RECORDED DATA>
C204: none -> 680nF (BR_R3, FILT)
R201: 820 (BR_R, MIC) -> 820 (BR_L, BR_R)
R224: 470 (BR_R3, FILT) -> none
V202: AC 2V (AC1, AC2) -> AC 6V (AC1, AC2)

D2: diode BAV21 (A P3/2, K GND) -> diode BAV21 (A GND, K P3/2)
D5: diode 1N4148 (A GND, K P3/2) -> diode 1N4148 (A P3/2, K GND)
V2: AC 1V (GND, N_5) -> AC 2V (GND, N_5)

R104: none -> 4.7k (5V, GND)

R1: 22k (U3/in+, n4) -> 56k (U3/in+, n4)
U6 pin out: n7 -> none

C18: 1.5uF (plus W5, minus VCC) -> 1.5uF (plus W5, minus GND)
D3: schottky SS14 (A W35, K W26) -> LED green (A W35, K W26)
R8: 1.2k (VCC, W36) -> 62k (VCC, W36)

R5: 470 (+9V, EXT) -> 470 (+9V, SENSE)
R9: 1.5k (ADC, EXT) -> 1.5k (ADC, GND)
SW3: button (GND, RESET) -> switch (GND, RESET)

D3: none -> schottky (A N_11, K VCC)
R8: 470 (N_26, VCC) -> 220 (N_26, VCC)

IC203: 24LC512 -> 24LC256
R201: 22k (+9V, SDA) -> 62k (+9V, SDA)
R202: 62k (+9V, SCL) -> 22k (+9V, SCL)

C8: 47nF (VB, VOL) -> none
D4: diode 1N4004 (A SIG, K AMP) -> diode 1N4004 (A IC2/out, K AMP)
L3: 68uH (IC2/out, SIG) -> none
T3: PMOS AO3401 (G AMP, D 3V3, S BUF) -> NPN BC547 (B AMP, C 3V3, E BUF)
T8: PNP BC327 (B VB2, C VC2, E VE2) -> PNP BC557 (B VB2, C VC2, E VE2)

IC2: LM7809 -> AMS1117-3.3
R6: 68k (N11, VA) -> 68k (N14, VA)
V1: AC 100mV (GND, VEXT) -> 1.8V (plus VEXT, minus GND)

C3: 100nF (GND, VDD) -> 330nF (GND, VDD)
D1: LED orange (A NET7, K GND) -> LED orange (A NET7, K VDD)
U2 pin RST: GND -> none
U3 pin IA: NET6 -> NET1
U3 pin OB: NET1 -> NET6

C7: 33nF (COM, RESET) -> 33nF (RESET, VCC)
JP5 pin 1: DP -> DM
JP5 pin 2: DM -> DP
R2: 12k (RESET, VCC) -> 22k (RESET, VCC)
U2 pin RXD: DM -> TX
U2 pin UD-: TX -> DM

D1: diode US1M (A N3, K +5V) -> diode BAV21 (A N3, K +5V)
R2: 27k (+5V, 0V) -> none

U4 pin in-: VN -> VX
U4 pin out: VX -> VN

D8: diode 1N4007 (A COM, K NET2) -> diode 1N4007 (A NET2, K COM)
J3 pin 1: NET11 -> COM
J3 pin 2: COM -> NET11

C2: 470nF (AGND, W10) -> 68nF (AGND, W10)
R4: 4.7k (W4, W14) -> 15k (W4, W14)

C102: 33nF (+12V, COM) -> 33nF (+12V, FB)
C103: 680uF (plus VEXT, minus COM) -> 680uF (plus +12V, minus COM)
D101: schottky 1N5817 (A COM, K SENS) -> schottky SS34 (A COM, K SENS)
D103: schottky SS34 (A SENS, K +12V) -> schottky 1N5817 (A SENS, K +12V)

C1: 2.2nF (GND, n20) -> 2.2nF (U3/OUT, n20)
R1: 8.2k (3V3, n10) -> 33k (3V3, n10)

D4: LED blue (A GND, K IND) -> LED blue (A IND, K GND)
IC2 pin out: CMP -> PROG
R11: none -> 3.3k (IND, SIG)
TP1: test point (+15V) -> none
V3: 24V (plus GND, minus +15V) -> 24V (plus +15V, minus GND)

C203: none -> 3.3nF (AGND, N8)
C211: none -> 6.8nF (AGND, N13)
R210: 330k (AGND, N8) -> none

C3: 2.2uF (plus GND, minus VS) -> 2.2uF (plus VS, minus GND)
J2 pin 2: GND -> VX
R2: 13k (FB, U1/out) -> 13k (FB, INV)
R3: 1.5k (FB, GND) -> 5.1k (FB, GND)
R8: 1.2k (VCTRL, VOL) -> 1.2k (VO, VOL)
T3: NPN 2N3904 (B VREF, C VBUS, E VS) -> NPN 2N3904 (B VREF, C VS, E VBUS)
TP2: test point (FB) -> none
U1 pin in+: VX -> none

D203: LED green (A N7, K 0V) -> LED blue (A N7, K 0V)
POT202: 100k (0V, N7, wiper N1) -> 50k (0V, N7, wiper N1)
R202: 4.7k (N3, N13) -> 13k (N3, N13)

EXERCISE> Take the material above and set it down again exactly.

EXERCISE OUTPUT>
C204: none -> 680nF (BR_R3, FILT)
R201: 820 (BR_R, MIC) -> 820 (BR_L, BR_R)
R224: 470 (BR_R3, FILT) -> none
V202: AC 2V (AC1, AC2) -> AC 6V (AC1, AC2)

D2: diode BAV21 (A P3/2, K GND) -> diode BAV21 (A GND, K P3/2)
D5: diode 1N4148 (A GND, K P3/2) -> diode 1N4148 (A P3/2, K GND)
V2: AC 1V (GND, N_5) -> AC 2V (GND, N_5)

R104: none -> 4.7k (5V, GND)

R1: 22k (U3/in+, n4) -> 56k (U3/in+, n4)
U6 pin out: n7 -> none

C18: 1.5uF (plus W5, minus VCC) -> 1.5uF (plus W5, minus GND)
D3: schottky SS14 (A W35, K W26) -> LED green (A W35, K W26)
R8: 1.2k (VCC, W36) -> 62k (VCC, W36)

R5: 470 (+9V, EXT) -> 470 (+9V, SENSE)
R9: 1.5k (ADC, EXT) -> 1.5k (ADC, GND)
SW3: button (GND, RESET) -> switch (GND, RESET)

D3: none -> schottky (A N_11, K VCC)
R8: 470 (N_26, VCC) -> 220 (N_26, VCC)

IC203: 24LC512 -> 24LC256
R201: 22k (+9V, SDA) -> 62k (+9V, SDA)
R202: 62k (+9V, SCL) -> 22k (+9V, SCL)

C8: 47nF (VB, VOL) -> none
D4: diode 1N4004 (A SIG, K AMP) -> diode 1N4004 (A IC2/out, K AMP)
L3: 68uH (IC2/out, SIG) -> none
T3: PMOS AO3401 (G AMP, D 3V3, S BUF) -> NPN BC547 (B AMP, C 3V3, E BUF)
T8: PNP BC327 (B VB2, C VC2, E VE2) -> PNP BC557 (B VB2, C VC2, E VE2)

IC2: LM7809 -> AMS1117-3.3
R6: 68k (N11, VA) -> 68k (N14, VA)
V1: AC 100mV (GND, VEXT) -> 1.8V (plus VEXT, minus GND)

C3: 100nF (GND, VDD) -> 330nF (GND, VDD)
D1: LED orange (A NET7, K GND) -> LED orange (A NET7, K VDD)
U2 pin RST: GND -> none
U3 pin IA: NET6 -> NET1
U3 pin OB: NET1 -> NET6

C7: 33nF (COM, RESET) -> 33nF (RESET, VCC)
JP5 pin 1: DP -> DM
JP5 pin 2: DM -> DP
R2: 12k (RESET, VCC) -> 22k (RESET, VCC)
U2 pin RXD: DM -> TX
U2 pin UD-: TX -> DM

D1: diode US1M (A N3, K +5V) -> diode BAV21 (A N3, K +5V)
R2: 27k (+5V, 0V) -> none

U4 pin in-: VN -> VX
U4 pin out: VX -> VN

D8: diode 1N4007 (A COM, K NET2) -> diode 1N4007 (A NET2, K COM)
J3 pin 1: NET11 -> COM
J3 pin 2: COM -> NET11

C2: 470nF (AGND, W10) -> 68nF (AGND, W10)
R4: 4.7k (W4, W14) -> 15k (W4, W14)

C102: 33nF (+12V, COM) -> 33nF (+12V, FB)
C103: 680uF (plus VEXT, minus COM) -> 680uF (plus +12V, minus COM)
D101: schottky 1N5817 (A COM, K SENS) -> schottky SS34 (A COM, K SENS)
D103: schottky SS34 (A SENS, K +12V) -> schottky 1N5817 (A SENS, K +12V)

C1: 2.2nF (GND, n20) -> 2.2nF (U3/OUT, n20)
R1: 8.2k (3V3, n10) -> 33k (3V3, n10)

D4: LED blue (A GND, K IND) -> LED blue (A IND, K GND)
IC2 pin out: CMP -> PROG
R11: none -> 3.3k (IND, SIG)
TP1: test point (+15V) -> none
V3: 24V (plus GND, minus +15V) -> 24V (plus +15V, minus GND)

C203: none -> 3.3nF (AGND, N8)
C211: none -> 6.8nF (AGND, N13)
R210: 330k (AGND, N8) -> none

C3: 2.2uF (plus GND, minus VS) -> 2.2uF (plus VS, minus GND)
J2 pin 2: GND -> VX
R2: 13k (FB, U1/out) -> 13k (FB, INV)
R3: 1.5k (FB, GND) -> 5.1k (FB, GND)
R8: 1.2k (VCTRL, VOL) -> 1.2k (VO, VOL)
T3: NPN 2N3904 (B VREF, C VBUS, E VS) -> NPN 2N3904 (B VREF, C VS, E VBUS)
TP2: test point (FB) -> none
U1 pin in+: VX -> none

D203: LED green (A N7, K 0V) -> LED blue (A N7, K 0V)
POT202: 100k (0V, N7, wiper N1) -> 50k (0V, N7, wiper N1)
R202: 4.7k (N3, N13) -> 13k (N3, N13)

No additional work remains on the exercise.